◆ HOW TO COMPLETE THIS TASK ◆
Transcribe, word for word, every line from the one containing "none -> yellow brick D9 level 1" through the final line of the records, and omit the pictures.

GIVEN RECORDS Block Start

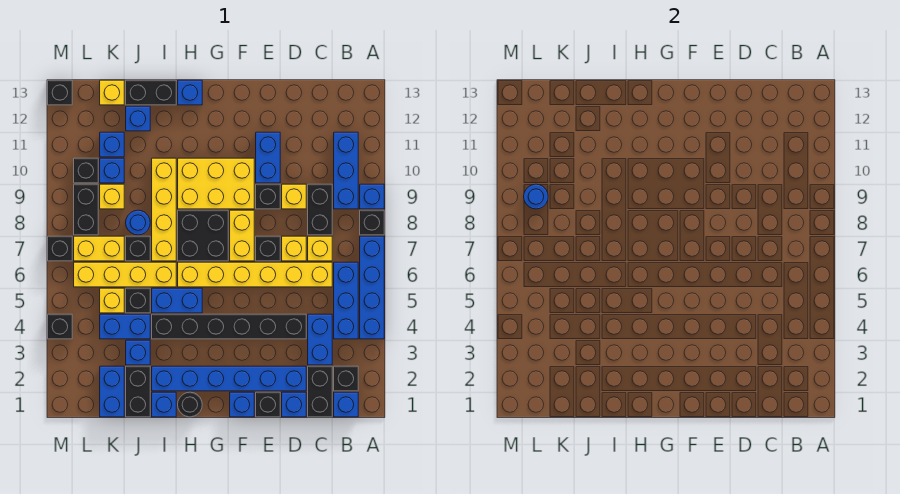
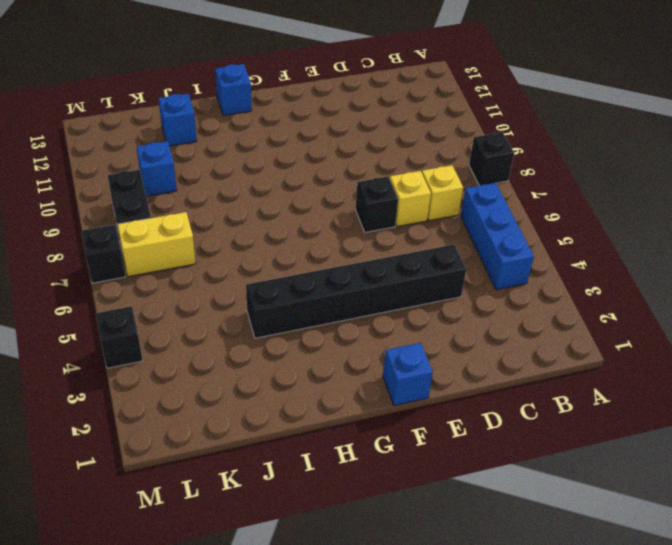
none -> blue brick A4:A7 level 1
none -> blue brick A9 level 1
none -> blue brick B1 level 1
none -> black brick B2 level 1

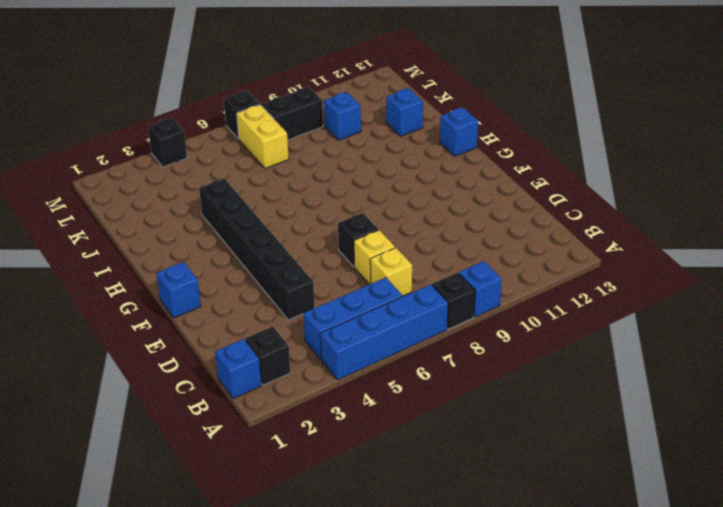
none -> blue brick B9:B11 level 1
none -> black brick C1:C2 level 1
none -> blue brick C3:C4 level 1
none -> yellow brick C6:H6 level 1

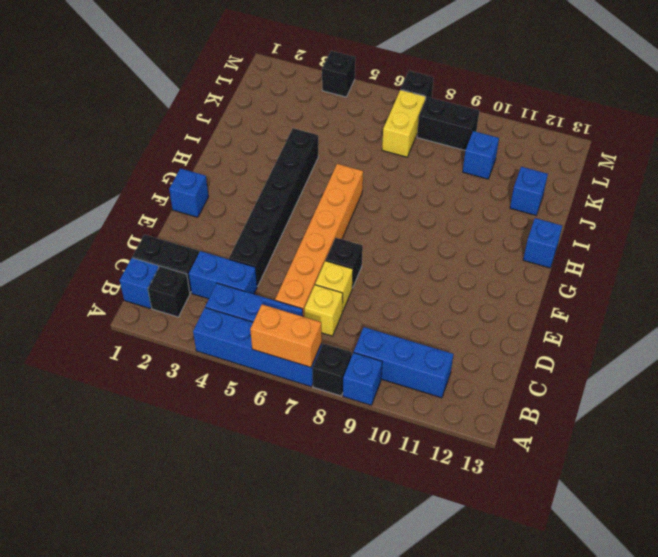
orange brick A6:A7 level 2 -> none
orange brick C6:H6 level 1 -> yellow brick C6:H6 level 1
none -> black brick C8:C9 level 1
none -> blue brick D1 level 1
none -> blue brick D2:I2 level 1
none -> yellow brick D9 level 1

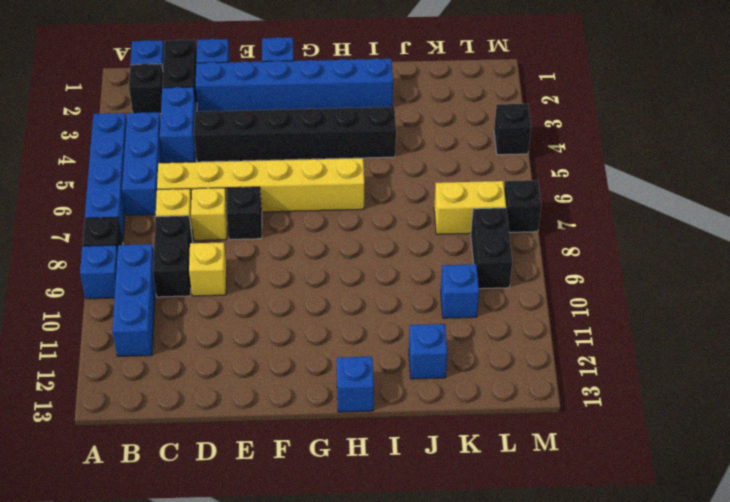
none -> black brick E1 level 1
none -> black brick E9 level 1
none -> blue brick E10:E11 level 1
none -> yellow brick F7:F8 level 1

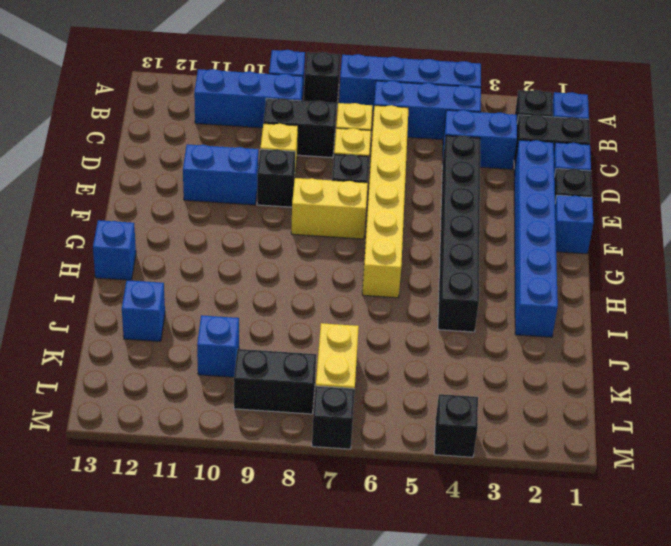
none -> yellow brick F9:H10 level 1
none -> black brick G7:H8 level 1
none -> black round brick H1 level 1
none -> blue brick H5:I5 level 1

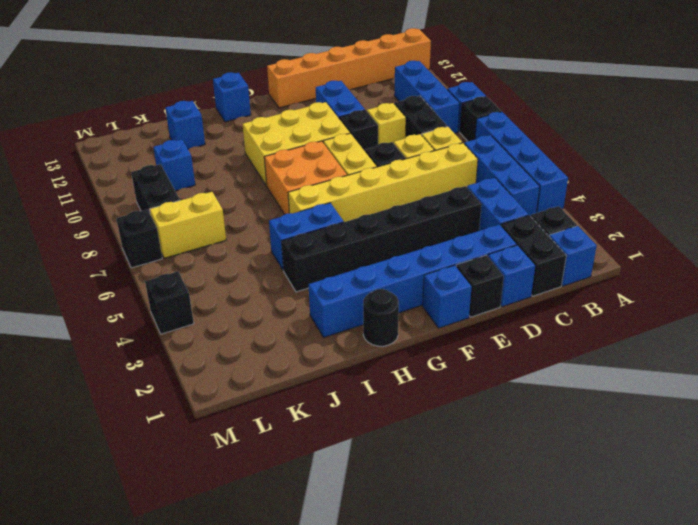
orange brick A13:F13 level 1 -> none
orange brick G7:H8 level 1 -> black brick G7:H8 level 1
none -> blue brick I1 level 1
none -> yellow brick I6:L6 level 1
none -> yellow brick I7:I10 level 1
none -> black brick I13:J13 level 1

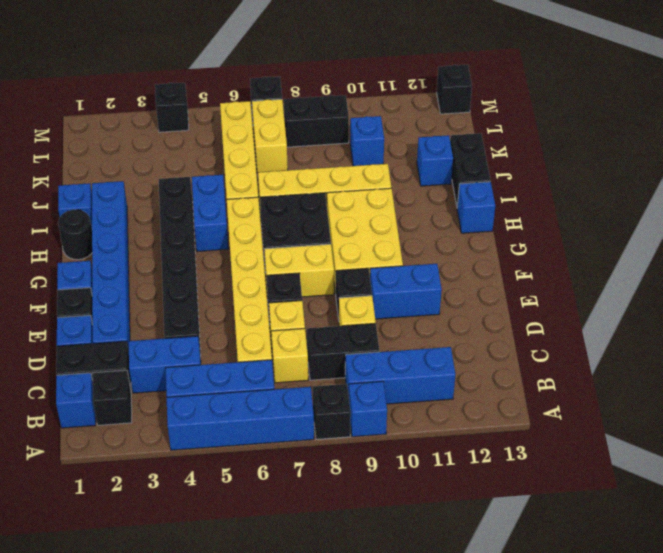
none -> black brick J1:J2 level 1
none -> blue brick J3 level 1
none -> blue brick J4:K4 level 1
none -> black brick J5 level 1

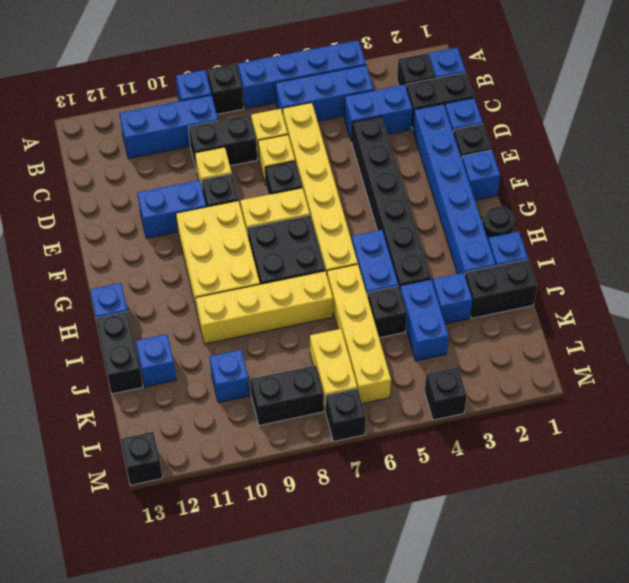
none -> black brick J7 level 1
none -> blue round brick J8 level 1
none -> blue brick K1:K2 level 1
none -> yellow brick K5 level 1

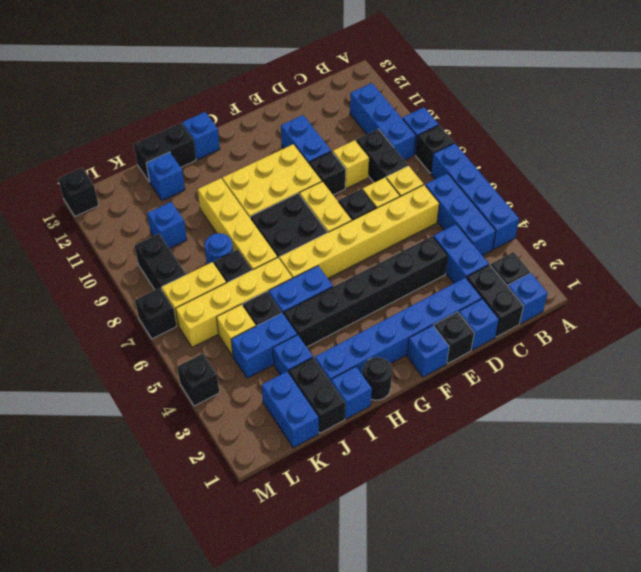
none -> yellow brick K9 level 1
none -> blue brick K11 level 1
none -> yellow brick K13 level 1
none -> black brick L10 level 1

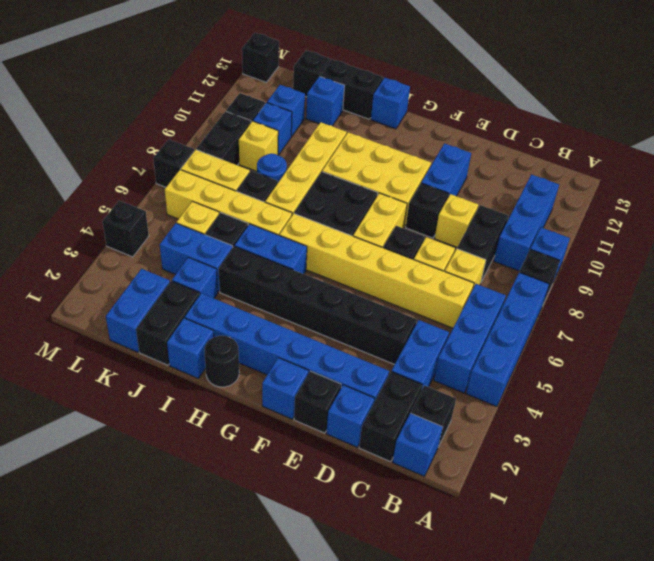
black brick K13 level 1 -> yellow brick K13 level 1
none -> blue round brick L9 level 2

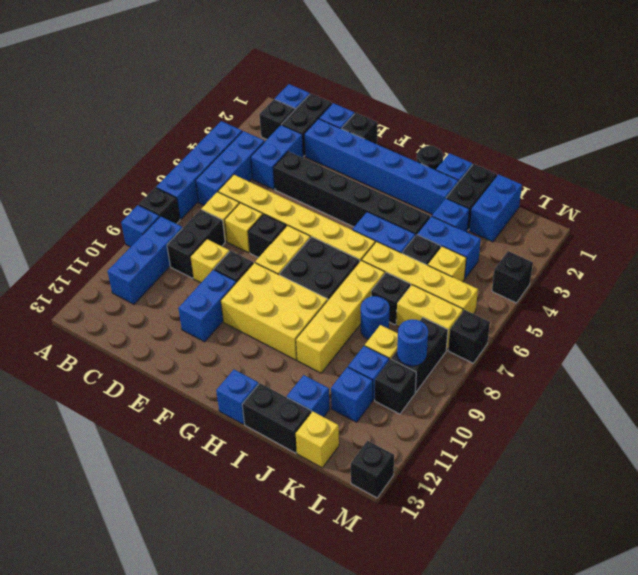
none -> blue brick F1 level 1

GIVEN RECORDS Block End

◆ WRITTEN SOLUTION ◆
none -> yellow brick D9 level 1

none -> black brick E1 level 1
none -> black brick E9 level 1
none -> blue brick E10:E11 level 1
none -> yellow brick F7:F8 level 1

none -> yellow brick F9:H10 level 1
none -> black brick G7:H8 level 1
none -> black round brick H1 level 1
none -> blue brick H5:I5 level 1

orange brick A13:F13 level 1 -> none
orange brick G7:H8 level 1 -> black brick G7:H8 level 1
none -> blue brick I1 level 1
none -> yellow brick I6:L6 level 1
none -> yellow brick I7:I10 level 1
none -> black brick I13:J13 level 1

none -> black brick J1:J2 level 1
none -> blue brick J3 level 1
none -> blue brick J4:K4 level 1
none -> black brick J5 level 1

none -> black brick J7 level 1
none -> blue round brick J8 level 1
none -> blue brick K1:K2 level 1
none -> yellow brick K5 level 1

none -> yellow brick K9 level 1
none -> blue brick K11 level 1
none -> yellow brick K13 level 1
none -> black brick L10 level 1

black brick K13 level 1 -> yellow brick K13 level 1
none -> blue round brick L9 level 2

none -> blue brick F1 level 1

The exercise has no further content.